Extracted records:
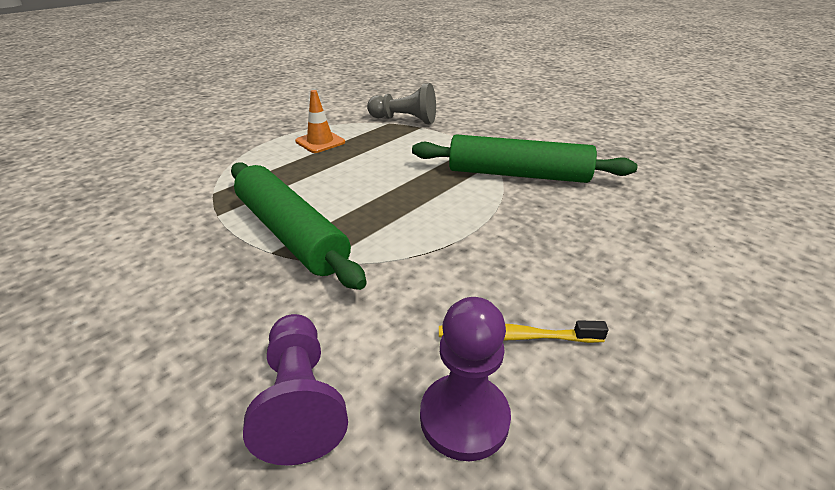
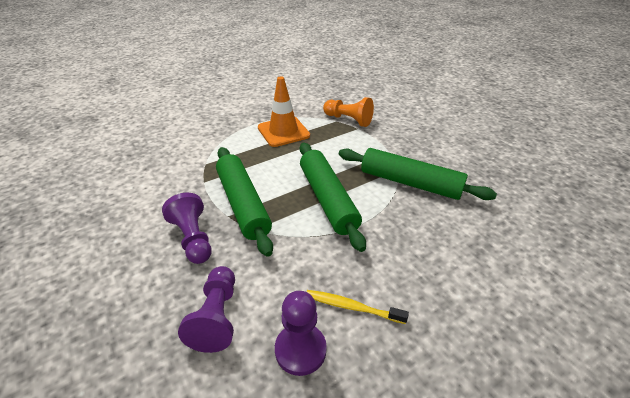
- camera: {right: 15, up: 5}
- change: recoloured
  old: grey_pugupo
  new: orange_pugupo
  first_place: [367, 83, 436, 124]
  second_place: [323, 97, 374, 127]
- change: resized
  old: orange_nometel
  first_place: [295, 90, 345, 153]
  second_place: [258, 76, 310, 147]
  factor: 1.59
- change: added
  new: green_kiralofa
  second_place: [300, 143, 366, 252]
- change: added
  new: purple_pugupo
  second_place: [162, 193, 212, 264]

--

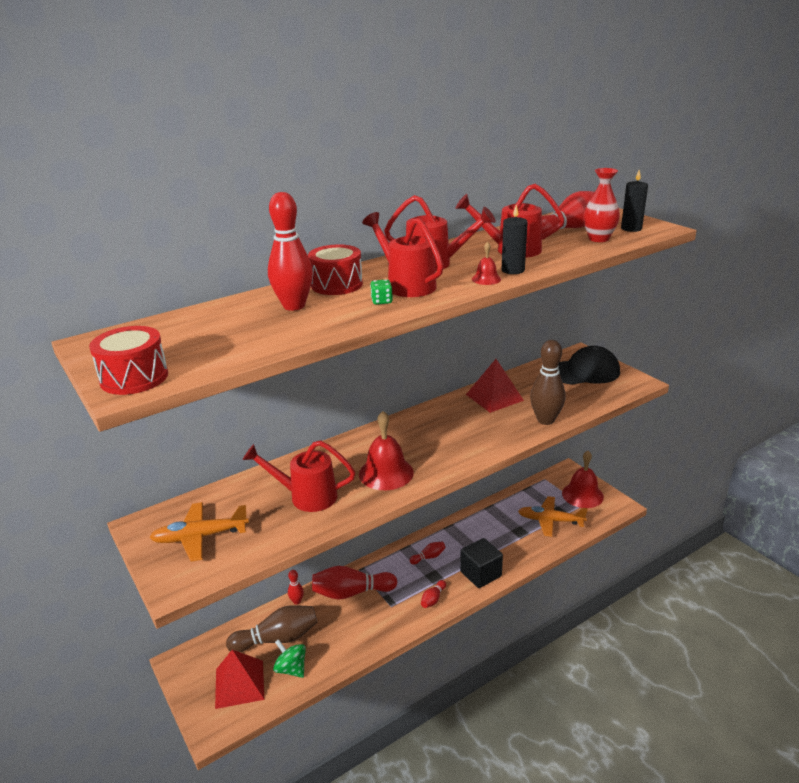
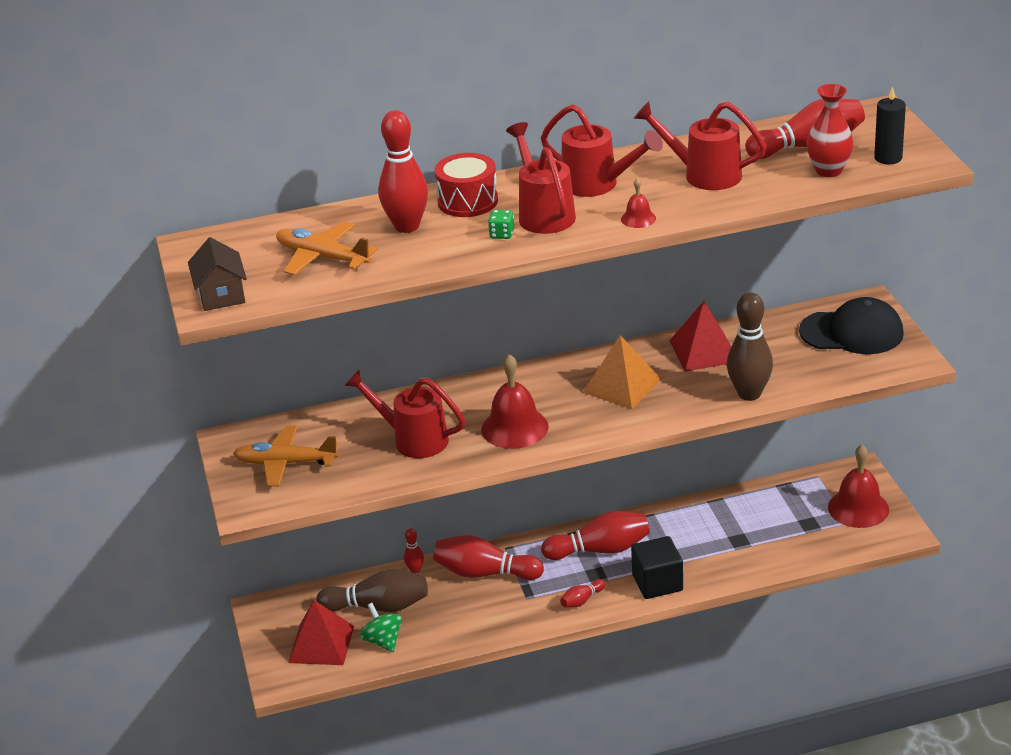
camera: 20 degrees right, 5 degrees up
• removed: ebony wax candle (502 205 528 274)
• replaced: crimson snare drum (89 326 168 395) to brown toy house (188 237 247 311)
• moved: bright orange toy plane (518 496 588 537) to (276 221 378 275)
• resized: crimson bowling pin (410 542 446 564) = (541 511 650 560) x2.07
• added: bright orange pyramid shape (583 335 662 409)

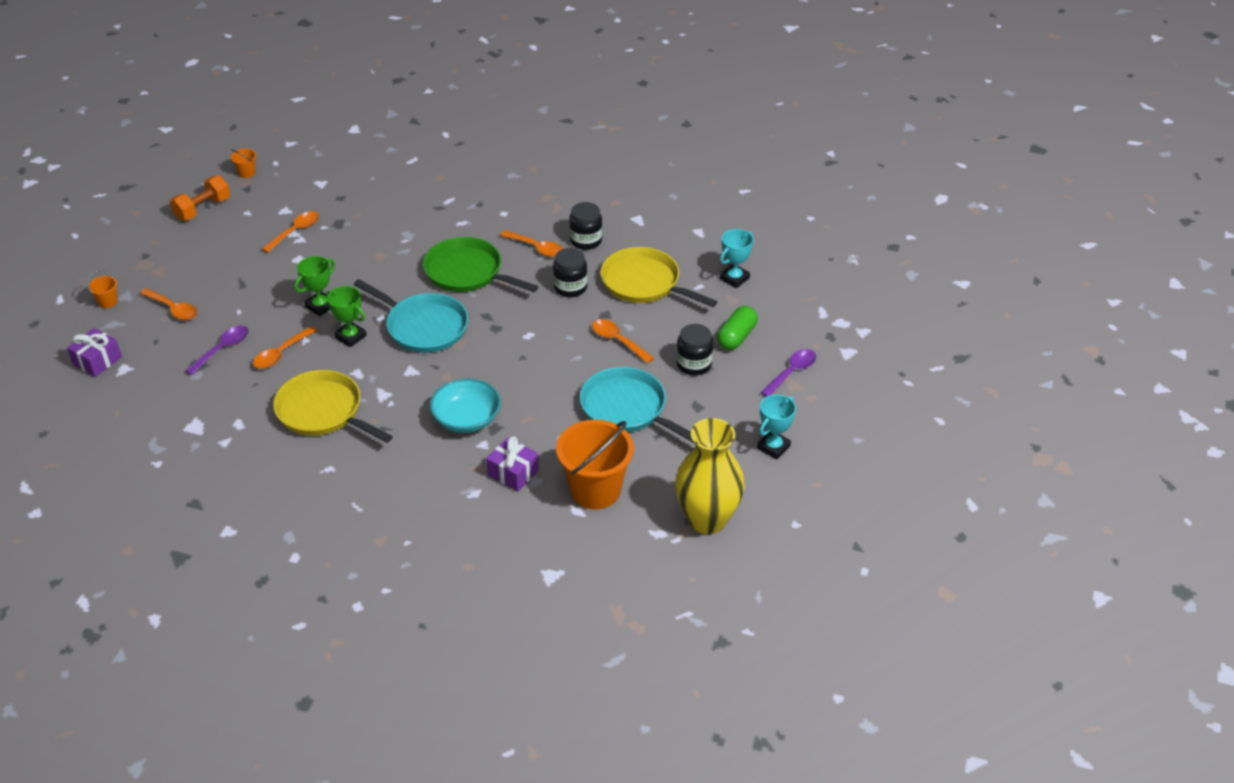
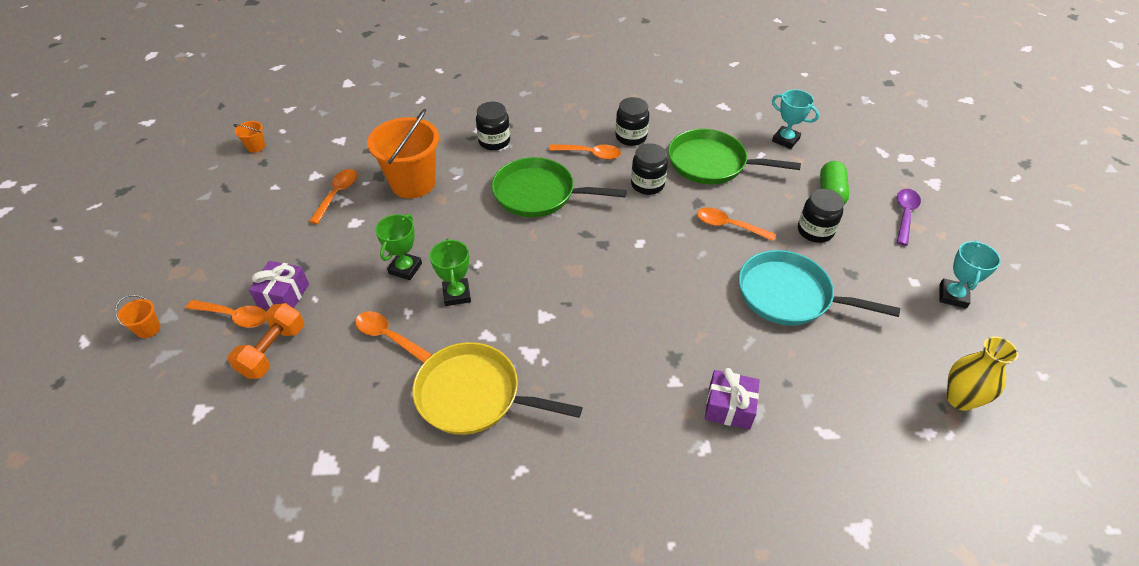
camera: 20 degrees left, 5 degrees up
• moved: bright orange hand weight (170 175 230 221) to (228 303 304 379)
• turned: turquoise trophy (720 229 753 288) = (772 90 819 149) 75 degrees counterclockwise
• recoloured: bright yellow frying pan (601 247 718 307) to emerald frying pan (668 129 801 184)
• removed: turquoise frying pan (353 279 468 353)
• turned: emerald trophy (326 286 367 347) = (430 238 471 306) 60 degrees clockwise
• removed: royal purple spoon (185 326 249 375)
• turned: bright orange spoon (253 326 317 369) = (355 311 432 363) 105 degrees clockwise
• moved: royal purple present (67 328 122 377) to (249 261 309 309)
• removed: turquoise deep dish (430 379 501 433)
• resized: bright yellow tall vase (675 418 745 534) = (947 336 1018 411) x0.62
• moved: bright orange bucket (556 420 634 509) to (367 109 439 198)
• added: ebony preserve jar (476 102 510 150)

*Task to complete*
Taking the entries above, print exactly the lines starting at the line with "camera: 20 degrees right, 5 degrees up" and ending at the line with "650 560) x2.07", both included.

*Solution*
camera: 20 degrees right, 5 degrees up
• removed: ebony wax candle (502 205 528 274)
• replaced: crimson snare drum (89 326 168 395) to brown toy house (188 237 247 311)
• moved: bright orange toy plane (518 496 588 537) to (276 221 378 275)
• resized: crimson bowling pin (410 542 446 564) = (541 511 650 560) x2.07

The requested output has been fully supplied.